_Your goal_.
Copying exactly, give the lines in the material below from the one with "(363, 356) = (338, 370): orange" to the one with "(923, 174) = (668, 146): purple", ends included, and nothing besides.

_Data shown_.
——————————
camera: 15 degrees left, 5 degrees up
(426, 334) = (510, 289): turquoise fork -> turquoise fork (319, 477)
——————————
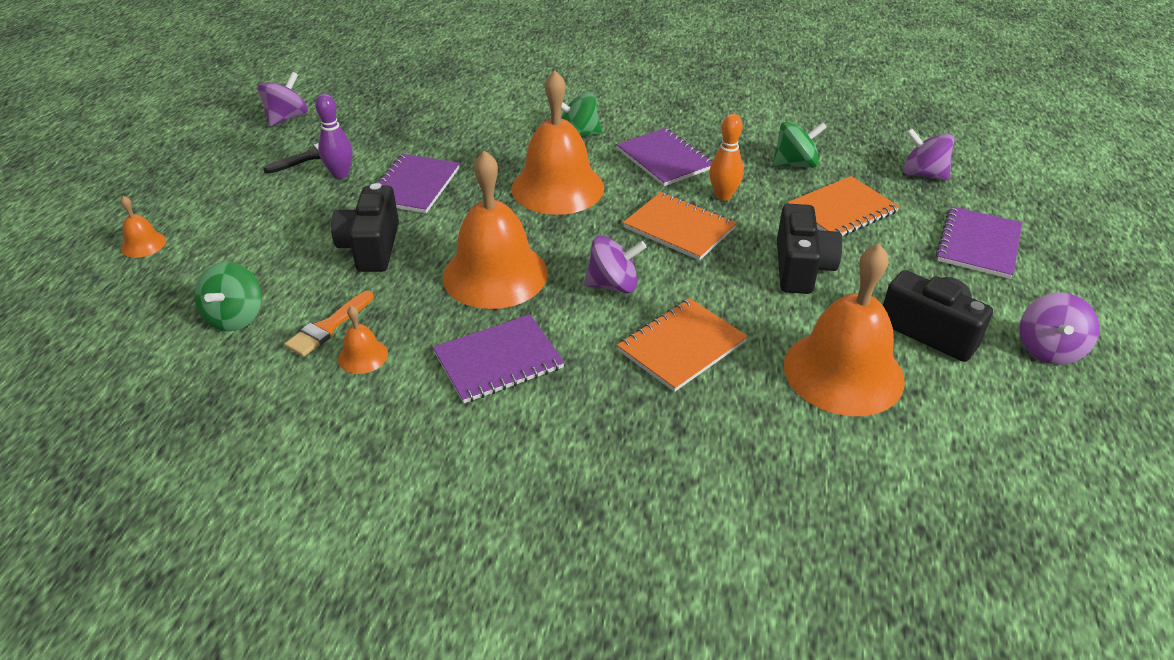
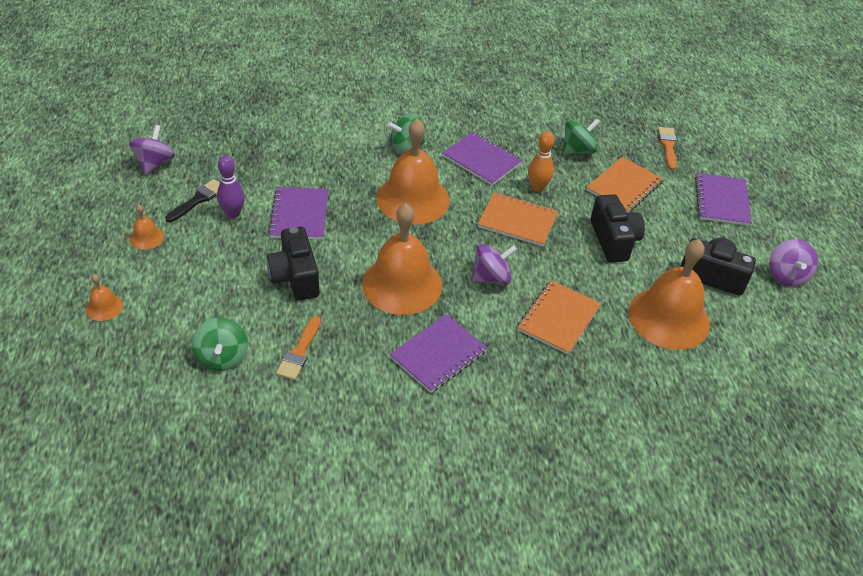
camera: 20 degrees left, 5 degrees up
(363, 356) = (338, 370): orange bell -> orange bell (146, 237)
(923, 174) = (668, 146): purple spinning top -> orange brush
——————————
_Exercise solution_.
(363, 356) = (338, 370): orange bell -> orange bell (146, 237)
(923, 174) = (668, 146): purple spinning top -> orange brush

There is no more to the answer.